* [Your goal]
Set down every record below exactly as it stands, with the pictures omitted.

====== Supplied material ======

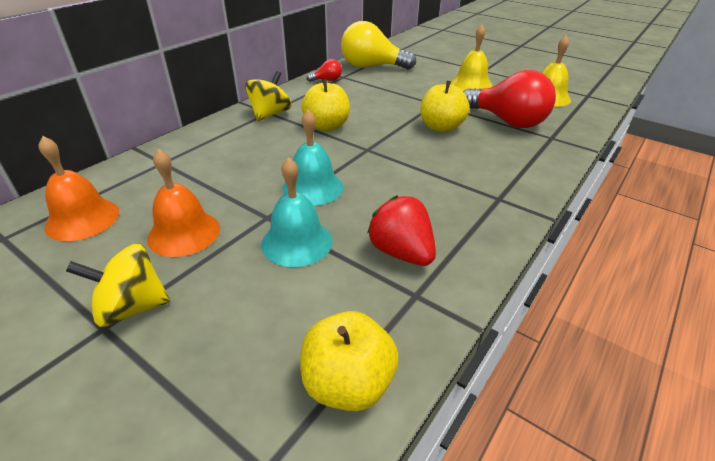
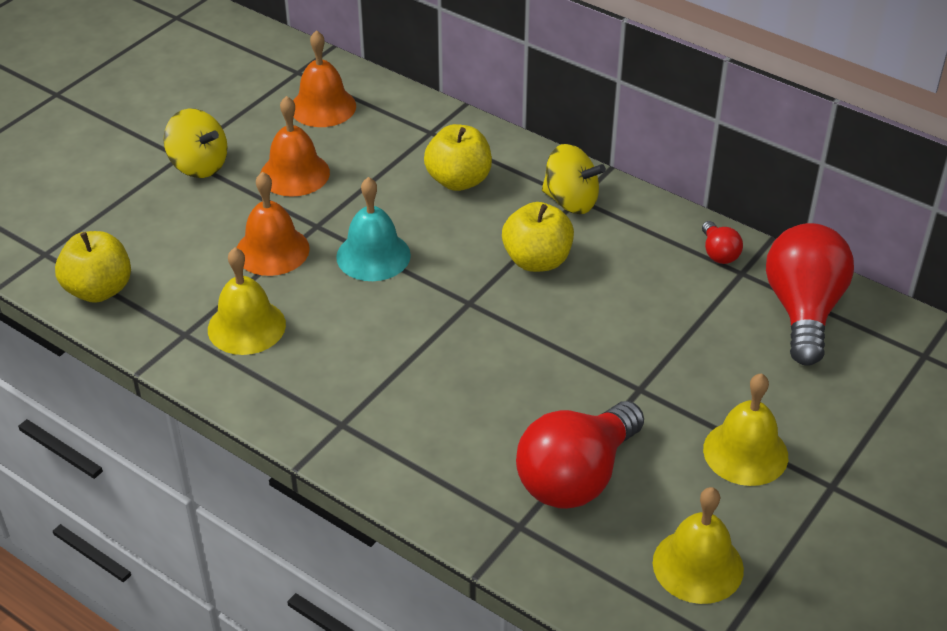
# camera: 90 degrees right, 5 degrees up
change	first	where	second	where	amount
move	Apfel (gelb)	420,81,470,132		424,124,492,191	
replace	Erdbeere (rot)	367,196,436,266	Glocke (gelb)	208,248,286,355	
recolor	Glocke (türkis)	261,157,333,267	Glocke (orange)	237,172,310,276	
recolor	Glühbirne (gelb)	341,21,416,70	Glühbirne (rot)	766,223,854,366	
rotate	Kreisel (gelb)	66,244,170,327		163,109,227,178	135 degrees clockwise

======

* [Solution]
# camera: 90 degrees right, 5 degrees up
change	first	where	second	where	amount
move	Apfel (gelb)	420,81,470,132		424,124,492,191	
replace	Erdbeere (rot)	367,196,436,266	Glocke (gelb)	208,248,286,355	
recolor	Glocke (türkis)	261,157,333,267	Glocke (orange)	237,172,310,276	
recolor	Glühbirne (gelb)	341,21,416,70	Glühbirne (rot)	766,223,854,366	
rotate	Kreisel (gelb)	66,244,170,327		163,109,227,178	135 degrees clockwise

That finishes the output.